Scene comparison data:
= = = = =

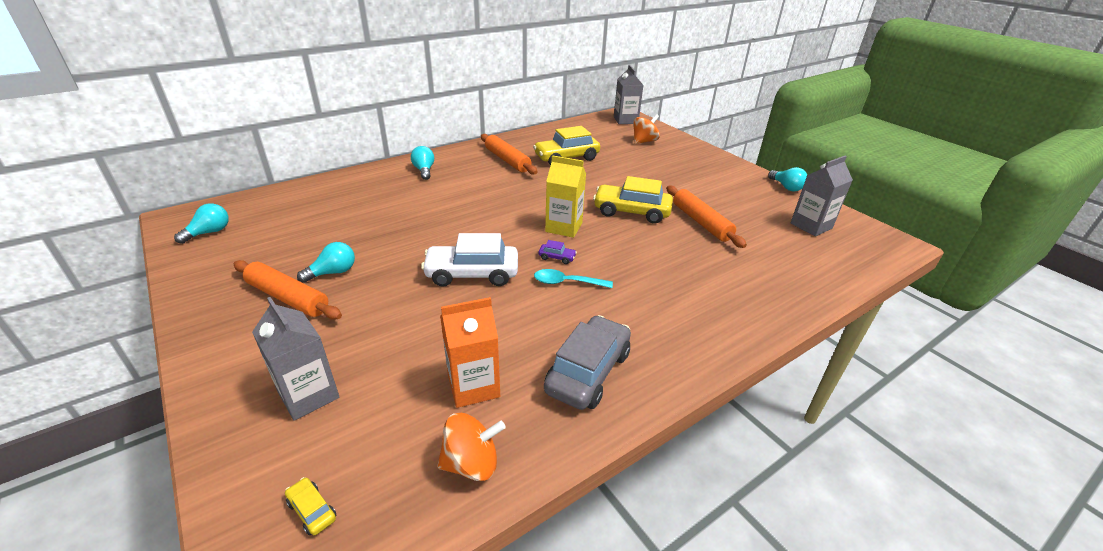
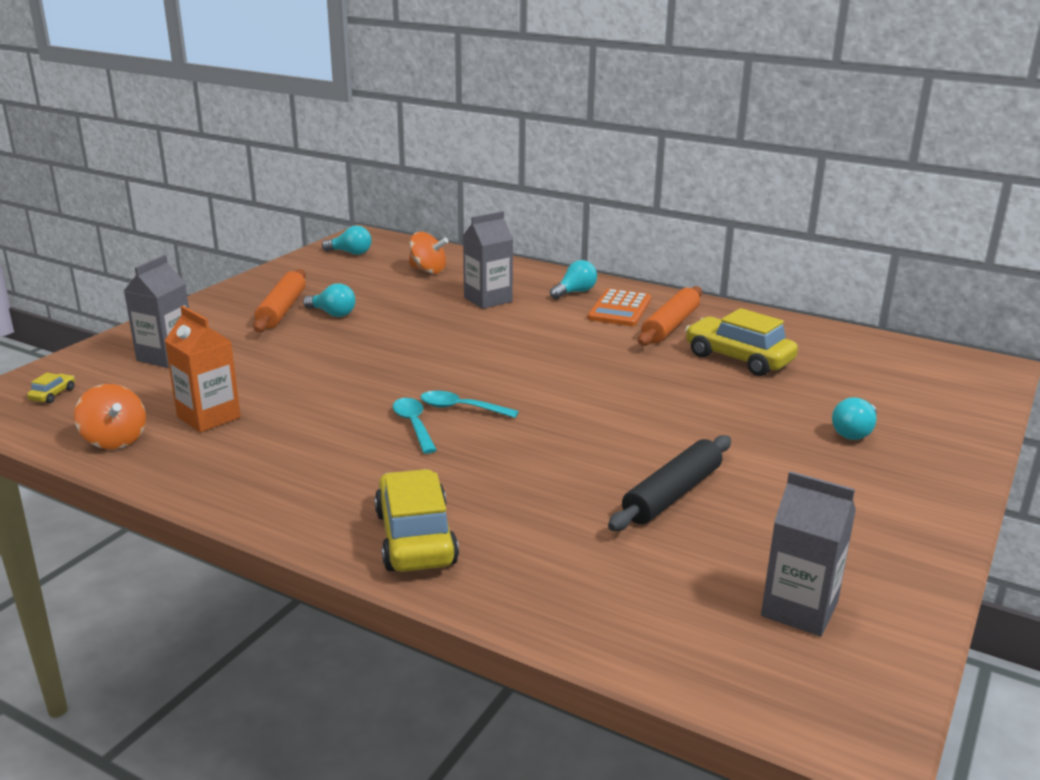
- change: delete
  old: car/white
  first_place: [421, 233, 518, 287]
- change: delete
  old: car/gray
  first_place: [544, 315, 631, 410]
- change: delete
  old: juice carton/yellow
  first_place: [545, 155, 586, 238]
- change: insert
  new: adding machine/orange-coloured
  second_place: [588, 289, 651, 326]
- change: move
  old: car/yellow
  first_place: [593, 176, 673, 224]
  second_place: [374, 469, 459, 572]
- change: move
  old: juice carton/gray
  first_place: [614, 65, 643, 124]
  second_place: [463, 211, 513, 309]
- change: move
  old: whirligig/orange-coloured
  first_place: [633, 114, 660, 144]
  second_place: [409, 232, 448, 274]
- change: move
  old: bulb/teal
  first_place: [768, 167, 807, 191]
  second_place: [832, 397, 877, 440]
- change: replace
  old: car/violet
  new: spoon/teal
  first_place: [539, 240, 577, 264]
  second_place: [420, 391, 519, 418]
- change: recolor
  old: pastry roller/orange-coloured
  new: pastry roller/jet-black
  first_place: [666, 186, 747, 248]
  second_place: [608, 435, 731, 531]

= = = = =

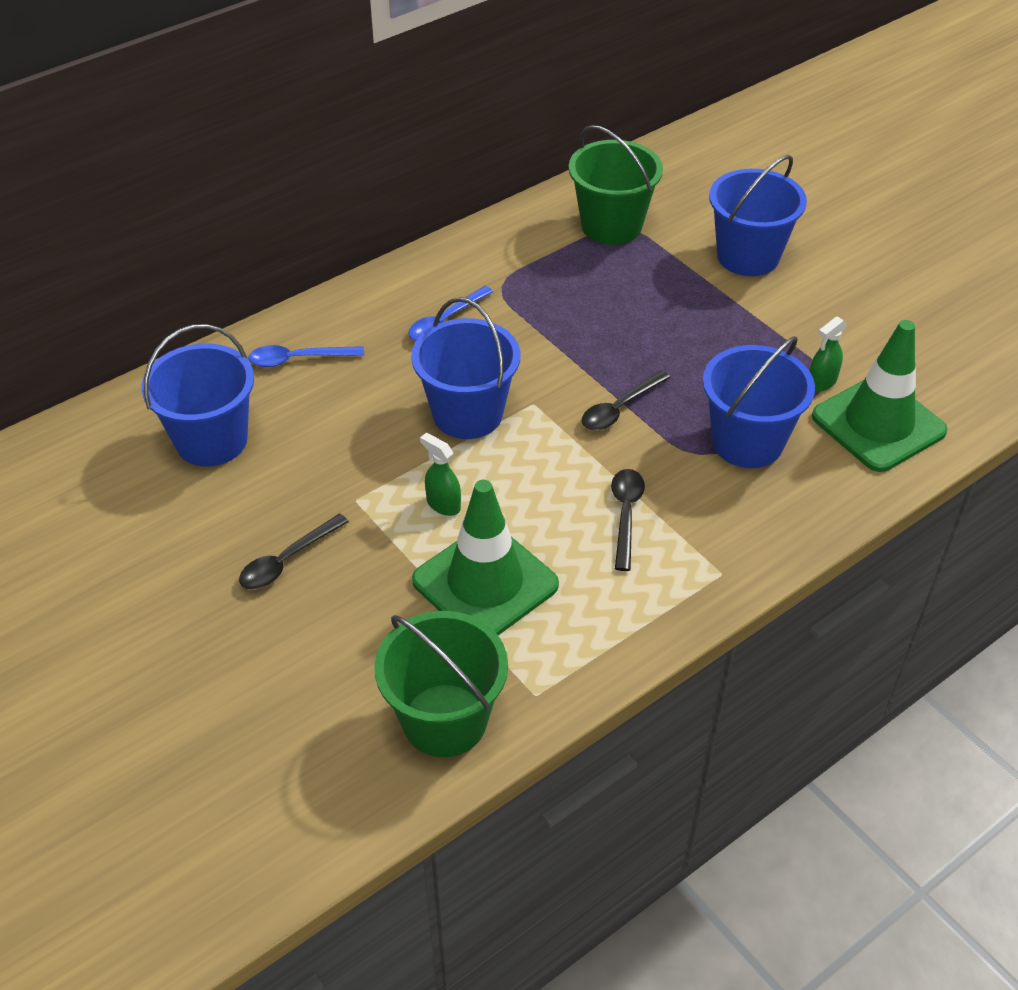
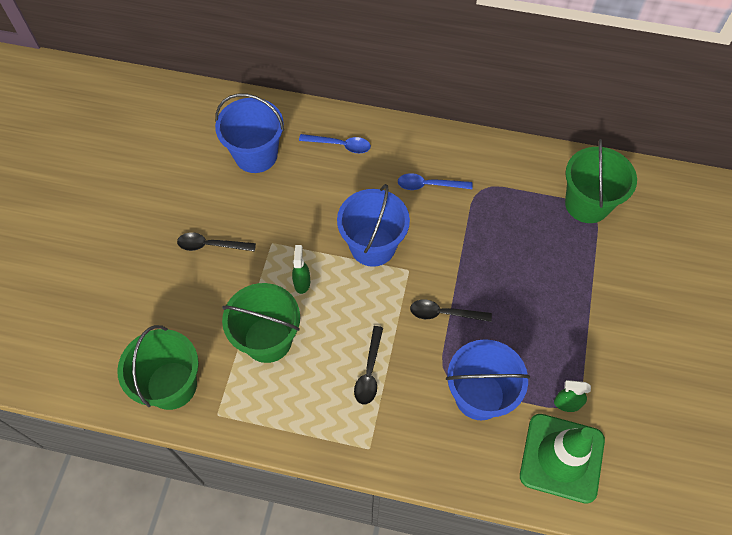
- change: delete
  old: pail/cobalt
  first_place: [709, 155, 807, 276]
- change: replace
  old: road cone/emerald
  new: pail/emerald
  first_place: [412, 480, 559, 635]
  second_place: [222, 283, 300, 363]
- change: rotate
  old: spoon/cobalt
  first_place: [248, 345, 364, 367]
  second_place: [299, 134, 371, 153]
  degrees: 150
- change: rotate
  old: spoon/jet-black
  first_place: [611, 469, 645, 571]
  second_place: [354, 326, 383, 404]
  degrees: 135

= = = = =

■ How to complete this task
From the records above, copy every line that includes the word "spoon".

■ Output for this exercise
  new: spoon/teal
  old: spoon/cobalt
  old: spoon/jet-black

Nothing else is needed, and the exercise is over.